(PROBLEM TO WORK ON): Look through the entries below and extract exactly the lines from the one containing "(300, 229) = (601, 228): grey" through the one containing "(342, 172) = (527, 233): none -> red eraser", ends included.

• • • • • • •

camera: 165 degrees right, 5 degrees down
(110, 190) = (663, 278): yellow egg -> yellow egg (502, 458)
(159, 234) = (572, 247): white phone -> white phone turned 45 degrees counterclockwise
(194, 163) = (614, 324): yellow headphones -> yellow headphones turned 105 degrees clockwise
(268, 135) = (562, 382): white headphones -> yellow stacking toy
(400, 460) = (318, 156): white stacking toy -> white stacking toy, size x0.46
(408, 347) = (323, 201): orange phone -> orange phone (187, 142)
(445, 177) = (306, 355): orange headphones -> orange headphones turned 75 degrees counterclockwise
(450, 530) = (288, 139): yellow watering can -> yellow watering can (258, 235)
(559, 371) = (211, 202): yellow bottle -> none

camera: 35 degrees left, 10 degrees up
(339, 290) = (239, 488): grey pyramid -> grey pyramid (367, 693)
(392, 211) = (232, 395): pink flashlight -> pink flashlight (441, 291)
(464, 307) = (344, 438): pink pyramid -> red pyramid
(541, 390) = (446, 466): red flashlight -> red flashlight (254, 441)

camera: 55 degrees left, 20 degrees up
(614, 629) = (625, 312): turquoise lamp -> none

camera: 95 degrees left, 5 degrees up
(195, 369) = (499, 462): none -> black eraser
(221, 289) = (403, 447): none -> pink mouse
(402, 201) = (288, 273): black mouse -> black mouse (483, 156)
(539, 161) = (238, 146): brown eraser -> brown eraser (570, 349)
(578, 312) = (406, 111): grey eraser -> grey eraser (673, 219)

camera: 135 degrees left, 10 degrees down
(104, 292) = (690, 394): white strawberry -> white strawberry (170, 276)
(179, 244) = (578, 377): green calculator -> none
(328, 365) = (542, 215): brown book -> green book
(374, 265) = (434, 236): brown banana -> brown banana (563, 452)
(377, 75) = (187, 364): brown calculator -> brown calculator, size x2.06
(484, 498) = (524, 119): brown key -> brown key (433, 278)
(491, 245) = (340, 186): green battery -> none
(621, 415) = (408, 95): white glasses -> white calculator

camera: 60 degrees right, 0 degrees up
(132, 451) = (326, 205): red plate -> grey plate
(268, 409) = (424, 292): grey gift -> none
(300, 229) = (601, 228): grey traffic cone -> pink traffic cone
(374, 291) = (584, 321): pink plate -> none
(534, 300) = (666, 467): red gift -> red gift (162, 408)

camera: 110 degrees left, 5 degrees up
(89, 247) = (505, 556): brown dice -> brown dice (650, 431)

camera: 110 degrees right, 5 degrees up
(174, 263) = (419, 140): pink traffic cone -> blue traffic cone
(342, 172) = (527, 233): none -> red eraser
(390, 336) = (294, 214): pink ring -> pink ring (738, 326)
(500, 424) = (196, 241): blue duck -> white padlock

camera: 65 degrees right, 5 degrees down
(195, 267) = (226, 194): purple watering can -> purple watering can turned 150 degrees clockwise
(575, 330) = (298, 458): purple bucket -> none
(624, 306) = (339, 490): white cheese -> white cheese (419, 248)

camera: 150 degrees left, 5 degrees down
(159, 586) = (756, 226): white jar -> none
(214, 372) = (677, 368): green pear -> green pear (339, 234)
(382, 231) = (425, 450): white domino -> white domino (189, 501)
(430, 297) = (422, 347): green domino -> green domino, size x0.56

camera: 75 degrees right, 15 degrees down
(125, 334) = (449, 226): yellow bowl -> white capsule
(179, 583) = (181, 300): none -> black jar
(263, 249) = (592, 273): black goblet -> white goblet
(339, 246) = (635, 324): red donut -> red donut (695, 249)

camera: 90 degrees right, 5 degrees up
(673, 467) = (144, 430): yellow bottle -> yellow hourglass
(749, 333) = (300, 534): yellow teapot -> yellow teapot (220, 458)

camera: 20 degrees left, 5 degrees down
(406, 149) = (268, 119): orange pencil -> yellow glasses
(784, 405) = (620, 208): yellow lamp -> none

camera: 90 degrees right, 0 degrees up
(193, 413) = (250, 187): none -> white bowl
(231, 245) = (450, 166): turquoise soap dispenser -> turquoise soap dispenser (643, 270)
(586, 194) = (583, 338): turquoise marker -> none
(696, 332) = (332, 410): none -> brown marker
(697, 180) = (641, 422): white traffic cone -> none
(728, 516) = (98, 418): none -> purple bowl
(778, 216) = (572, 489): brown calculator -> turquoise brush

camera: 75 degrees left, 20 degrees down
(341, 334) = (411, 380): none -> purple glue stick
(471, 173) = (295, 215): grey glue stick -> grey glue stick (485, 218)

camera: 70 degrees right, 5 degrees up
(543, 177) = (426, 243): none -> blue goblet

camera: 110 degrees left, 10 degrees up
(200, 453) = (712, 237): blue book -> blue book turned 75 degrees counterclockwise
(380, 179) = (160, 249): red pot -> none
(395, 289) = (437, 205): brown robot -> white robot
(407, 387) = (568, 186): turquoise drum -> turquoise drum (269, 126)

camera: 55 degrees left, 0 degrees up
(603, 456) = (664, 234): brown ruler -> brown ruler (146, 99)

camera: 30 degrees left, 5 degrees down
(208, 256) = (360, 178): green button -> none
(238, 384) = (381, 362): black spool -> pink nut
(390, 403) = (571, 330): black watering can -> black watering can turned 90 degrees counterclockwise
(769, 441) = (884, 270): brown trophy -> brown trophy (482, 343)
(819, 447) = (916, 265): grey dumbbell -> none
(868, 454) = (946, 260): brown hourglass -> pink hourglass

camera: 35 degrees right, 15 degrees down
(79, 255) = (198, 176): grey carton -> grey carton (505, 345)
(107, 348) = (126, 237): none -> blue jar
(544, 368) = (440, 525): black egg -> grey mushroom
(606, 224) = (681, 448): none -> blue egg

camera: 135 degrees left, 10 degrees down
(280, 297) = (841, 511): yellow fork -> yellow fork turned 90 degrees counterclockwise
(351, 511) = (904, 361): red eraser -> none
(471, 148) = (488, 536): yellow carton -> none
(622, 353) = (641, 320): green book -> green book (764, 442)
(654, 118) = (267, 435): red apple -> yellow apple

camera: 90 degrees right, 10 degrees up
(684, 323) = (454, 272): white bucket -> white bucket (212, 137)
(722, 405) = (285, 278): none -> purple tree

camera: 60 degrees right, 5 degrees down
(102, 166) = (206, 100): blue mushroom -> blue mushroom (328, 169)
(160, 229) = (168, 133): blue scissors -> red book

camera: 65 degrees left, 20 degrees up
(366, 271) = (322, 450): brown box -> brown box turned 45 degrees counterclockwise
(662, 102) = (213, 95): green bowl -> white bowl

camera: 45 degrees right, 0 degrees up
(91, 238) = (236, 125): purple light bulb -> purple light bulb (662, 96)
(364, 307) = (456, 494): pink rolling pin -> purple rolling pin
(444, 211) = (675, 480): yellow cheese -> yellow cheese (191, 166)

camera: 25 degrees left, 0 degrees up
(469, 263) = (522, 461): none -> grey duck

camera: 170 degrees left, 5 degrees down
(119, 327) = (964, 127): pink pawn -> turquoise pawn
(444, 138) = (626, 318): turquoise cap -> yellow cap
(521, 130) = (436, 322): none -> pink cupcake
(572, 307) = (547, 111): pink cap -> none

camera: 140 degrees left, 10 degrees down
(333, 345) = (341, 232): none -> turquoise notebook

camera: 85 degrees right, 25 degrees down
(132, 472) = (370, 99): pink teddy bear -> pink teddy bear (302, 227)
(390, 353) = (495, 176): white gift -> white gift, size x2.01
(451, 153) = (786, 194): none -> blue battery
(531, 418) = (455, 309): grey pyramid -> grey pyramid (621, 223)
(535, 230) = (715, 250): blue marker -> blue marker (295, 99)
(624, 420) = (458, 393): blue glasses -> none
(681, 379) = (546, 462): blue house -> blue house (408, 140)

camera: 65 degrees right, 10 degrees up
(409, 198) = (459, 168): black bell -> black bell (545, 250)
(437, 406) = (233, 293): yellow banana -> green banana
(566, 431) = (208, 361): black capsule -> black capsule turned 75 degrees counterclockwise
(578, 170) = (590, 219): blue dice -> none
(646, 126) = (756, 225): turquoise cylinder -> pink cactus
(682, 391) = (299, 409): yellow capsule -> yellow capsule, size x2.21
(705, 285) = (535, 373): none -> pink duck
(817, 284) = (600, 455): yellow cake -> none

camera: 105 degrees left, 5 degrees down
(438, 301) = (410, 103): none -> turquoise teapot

• • • • • • •

(ANSWER TO THE PROBLEM):
(300, 229) = (601, 228): grey traffic cone -> pink traffic cone
(374, 291) = (584, 321): pink plate -> none
(534, 300) = (666, 467): red gift -> red gift (162, 408)

camera: 110 degrees left, 5 degrees up
(89, 247) = (505, 556): brown dice -> brown dice (650, 431)

camera: 110 degrees right, 5 degrees up
(174, 263) = (419, 140): pink traffic cone -> blue traffic cone
(342, 172) = (527, 233): none -> red eraser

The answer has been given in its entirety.